- **Task to carry out**
Show, from the records below, all lines that contain the word "none".
(Provided records Opens)
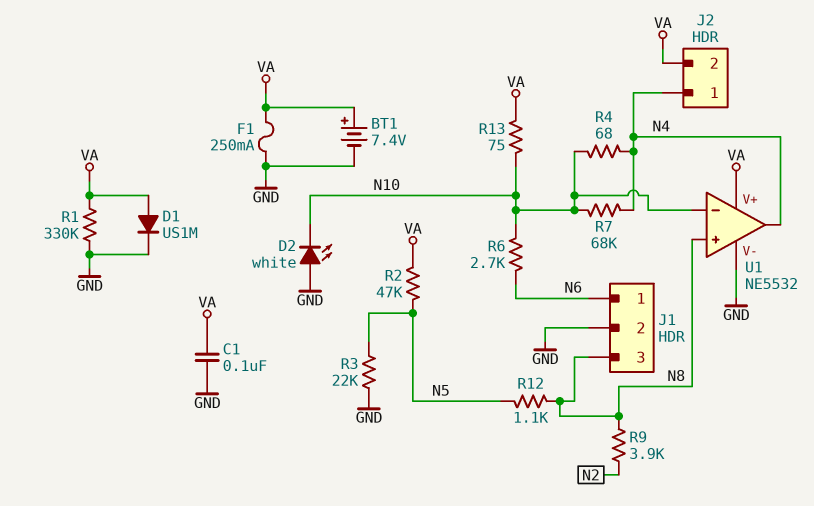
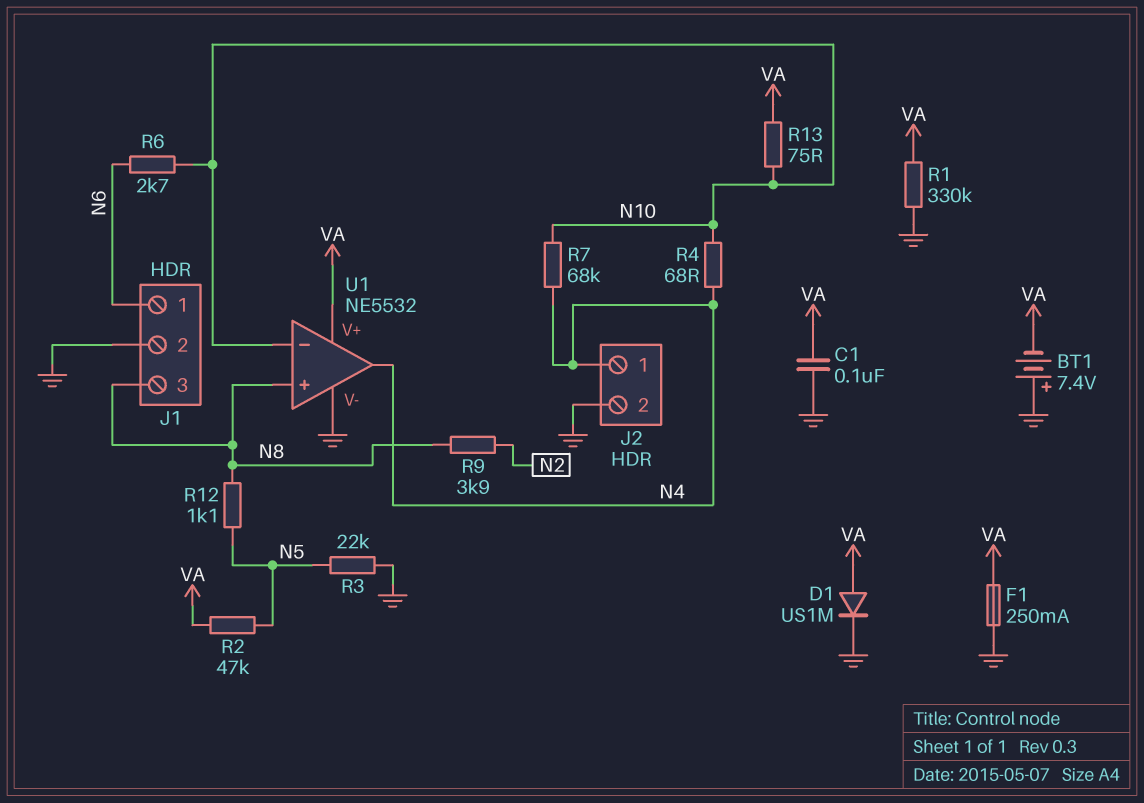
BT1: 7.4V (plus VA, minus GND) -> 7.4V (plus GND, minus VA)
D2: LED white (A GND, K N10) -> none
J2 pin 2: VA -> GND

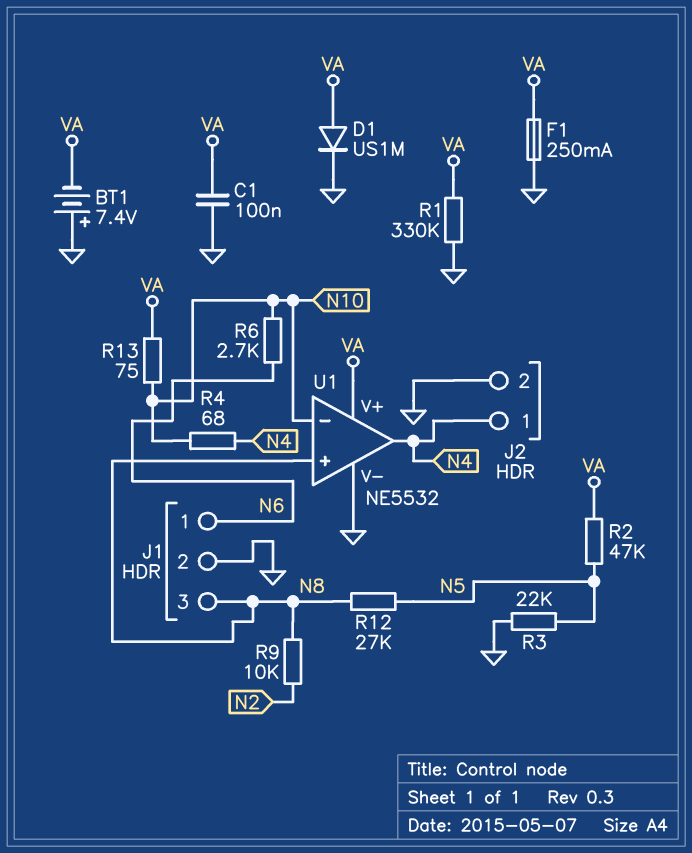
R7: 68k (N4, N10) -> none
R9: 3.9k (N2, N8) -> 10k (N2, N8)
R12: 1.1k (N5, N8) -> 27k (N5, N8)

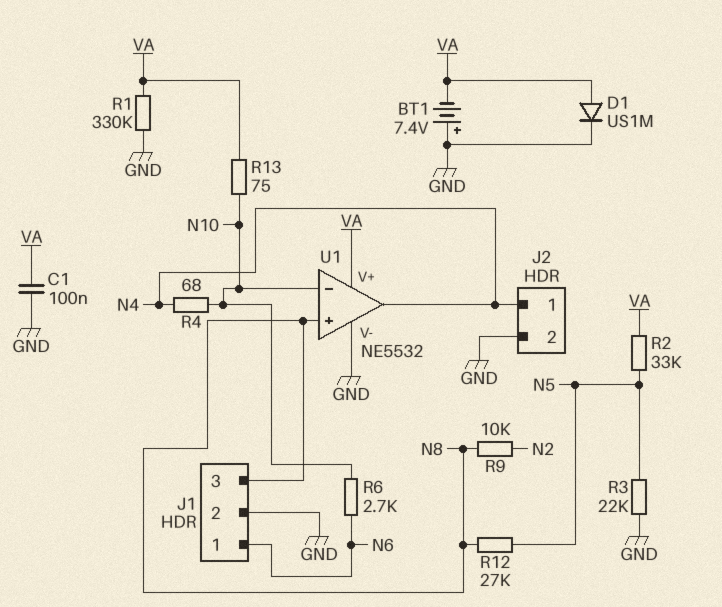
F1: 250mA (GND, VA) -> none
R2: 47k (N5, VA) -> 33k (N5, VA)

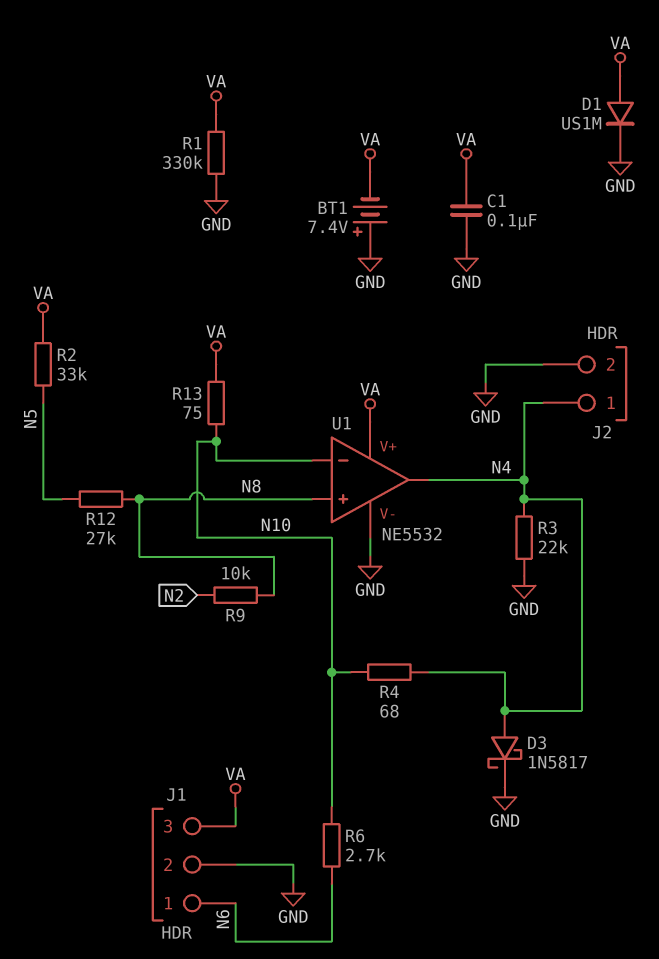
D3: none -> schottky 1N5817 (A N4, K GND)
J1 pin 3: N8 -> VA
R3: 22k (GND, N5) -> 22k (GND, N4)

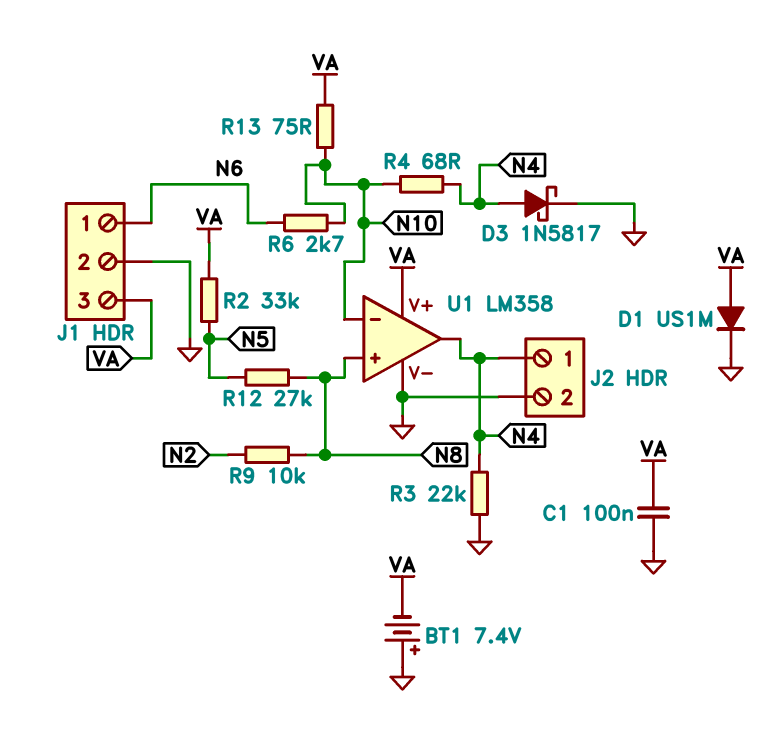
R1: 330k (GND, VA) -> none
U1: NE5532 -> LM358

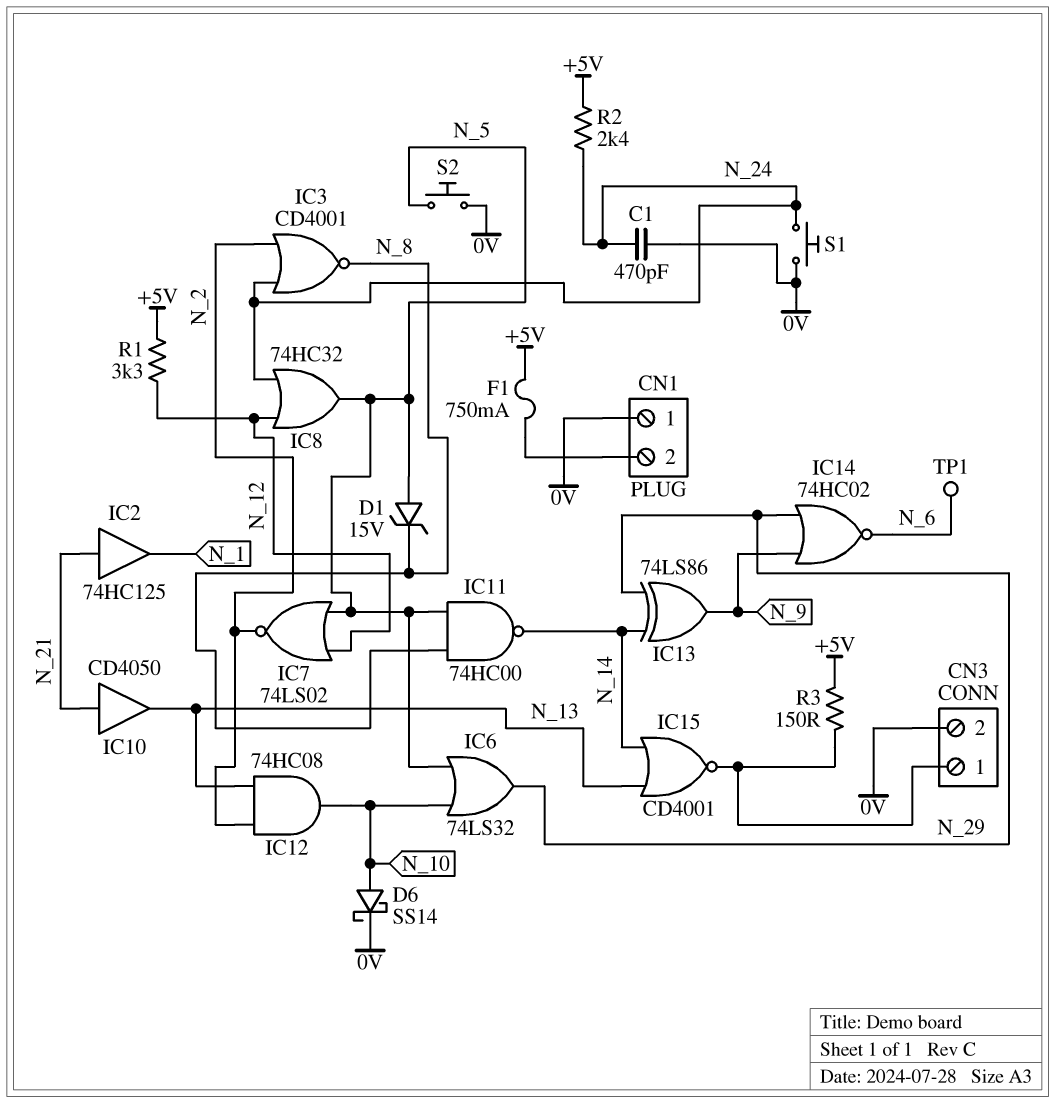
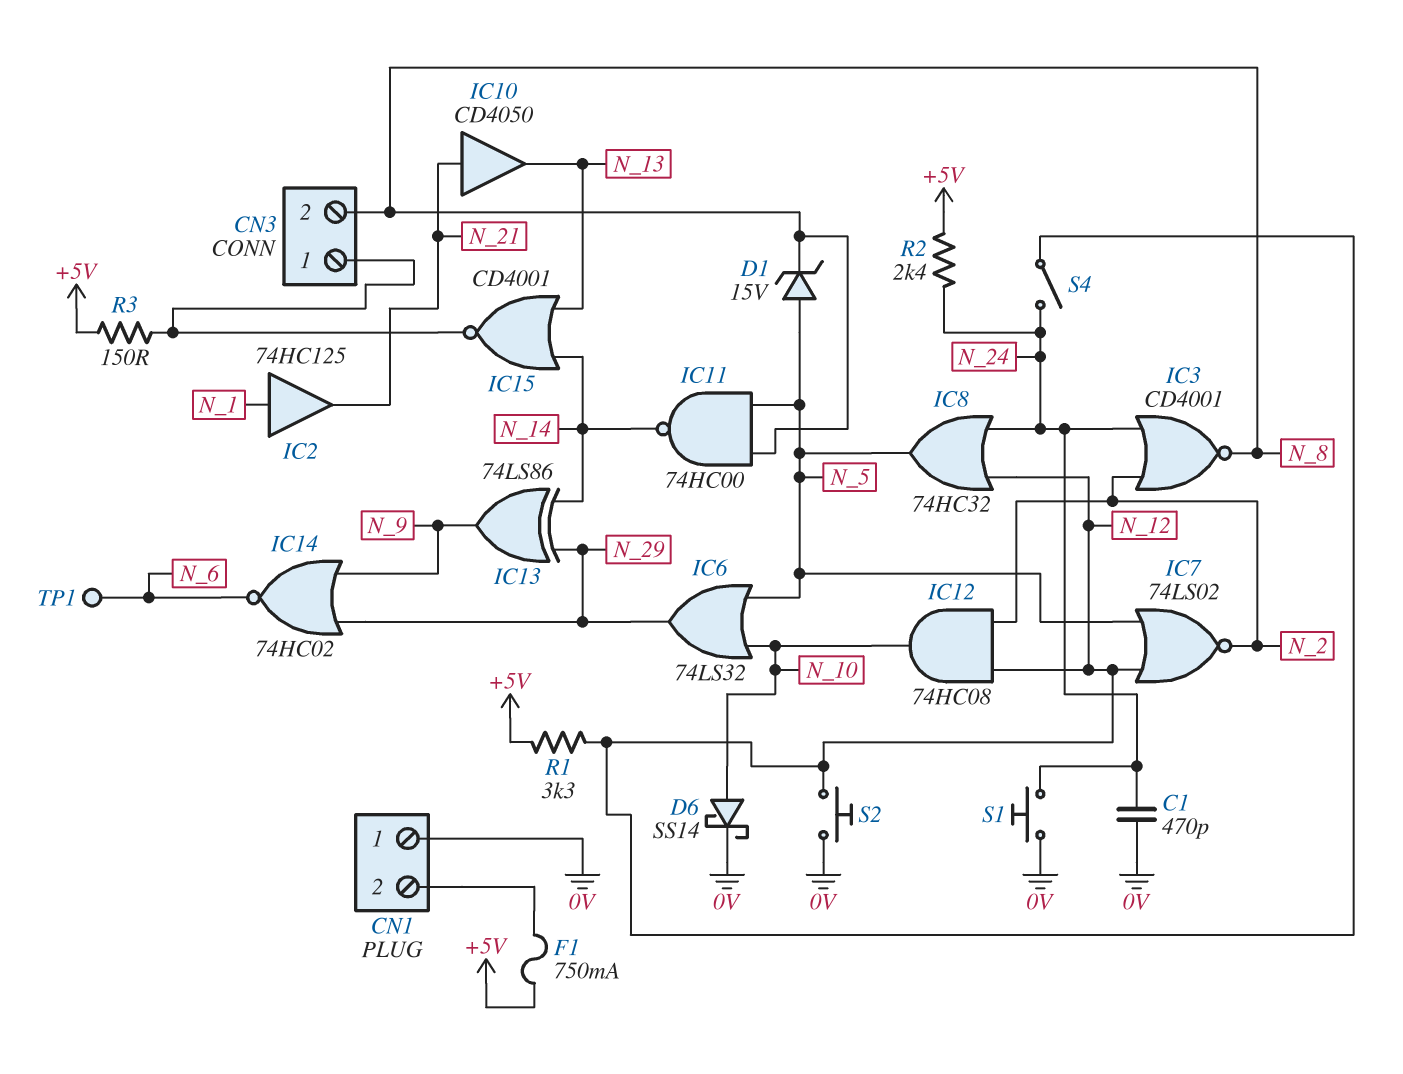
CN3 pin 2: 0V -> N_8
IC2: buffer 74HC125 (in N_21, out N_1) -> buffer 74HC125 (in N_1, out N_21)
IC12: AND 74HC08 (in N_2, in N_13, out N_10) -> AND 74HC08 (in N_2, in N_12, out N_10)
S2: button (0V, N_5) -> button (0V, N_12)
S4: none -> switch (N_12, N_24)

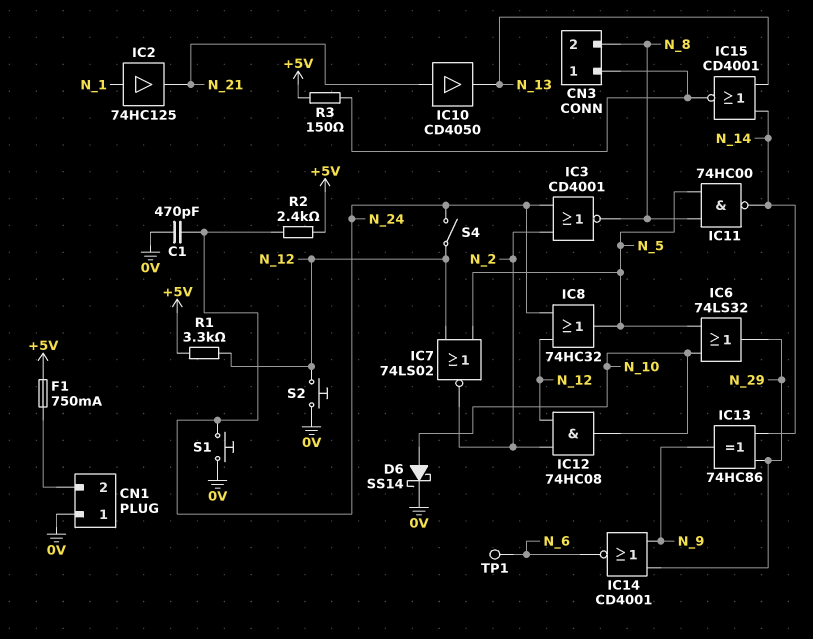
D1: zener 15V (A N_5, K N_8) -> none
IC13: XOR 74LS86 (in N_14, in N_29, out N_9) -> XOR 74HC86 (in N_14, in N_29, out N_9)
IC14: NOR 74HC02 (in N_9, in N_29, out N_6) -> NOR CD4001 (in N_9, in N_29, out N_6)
(Provided records Closes)
- **Task result**
D2: LED white (A GND, K N10) -> none
R7: 68k (N4, N10) -> none
F1: 250mA (GND, VA) -> none
D3: none -> schottky 1N5817 (A N4, K GND)
R1: 330k (GND, VA) -> none
S4: none -> switch (N_12, N_24)
D1: zener 15V (A N_5, K N_8) -> none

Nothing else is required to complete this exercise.